▶
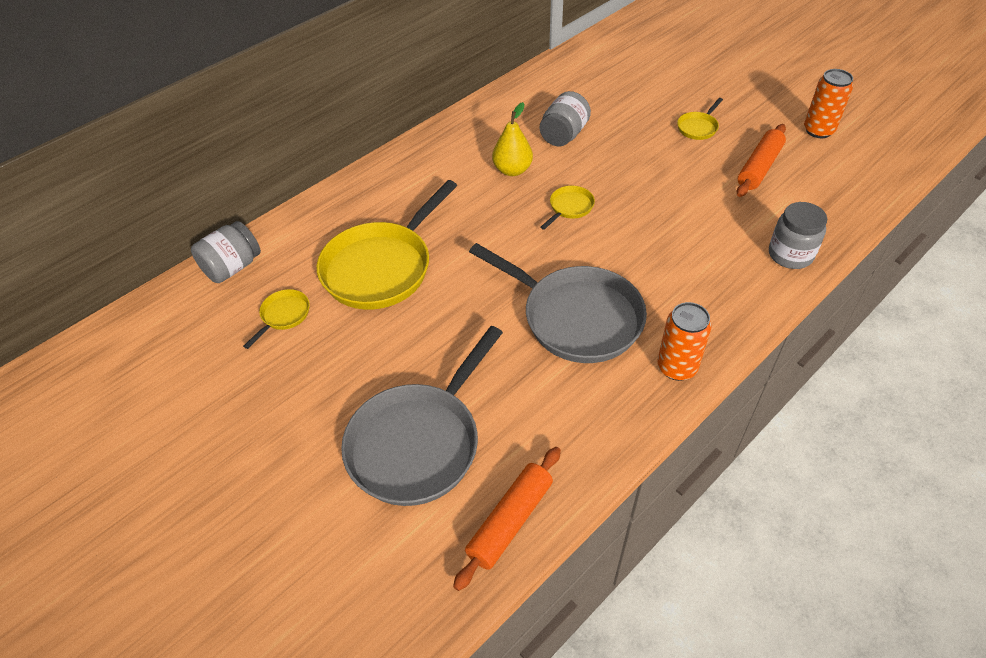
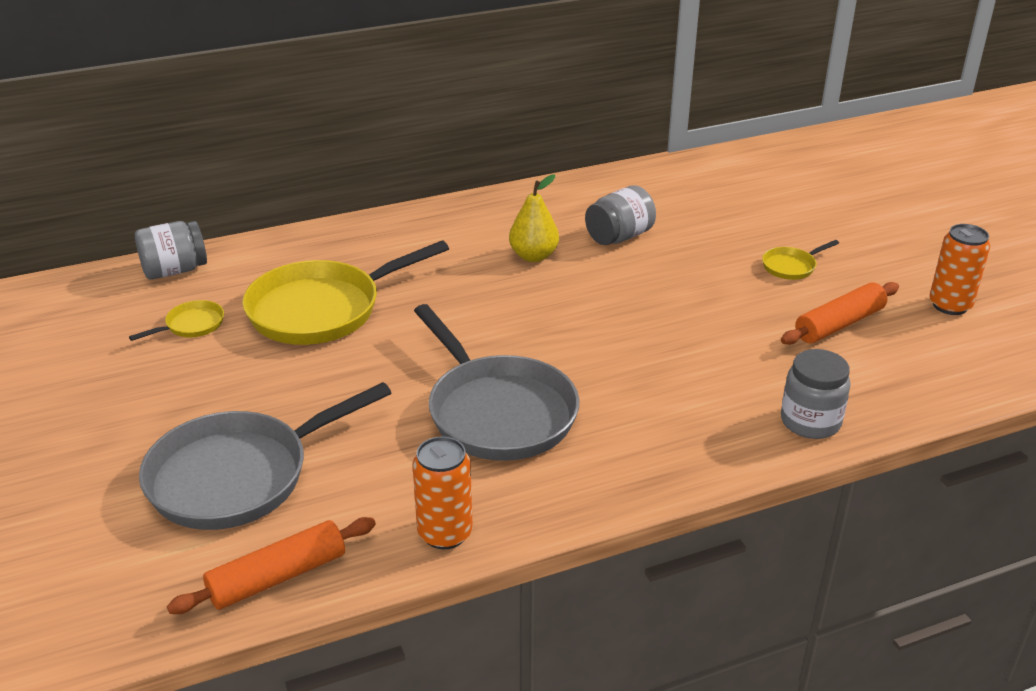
camera: 20 degrees right, 15 degrees down
(569, 207) = (572, 307): yellow pan -> none
(677, 367) = (578, 493): orange can -> orange can (445, 533)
◀
YOUR ASSIGNMENT —
Exactly as given, transcribe every line of the data, but not its images.

REPLY —
camera: 20 degrees right, 15 degrees down
(569, 207) = (572, 307): yellow pan -> none
(677, 367) = (578, 493): orange can -> orange can (445, 533)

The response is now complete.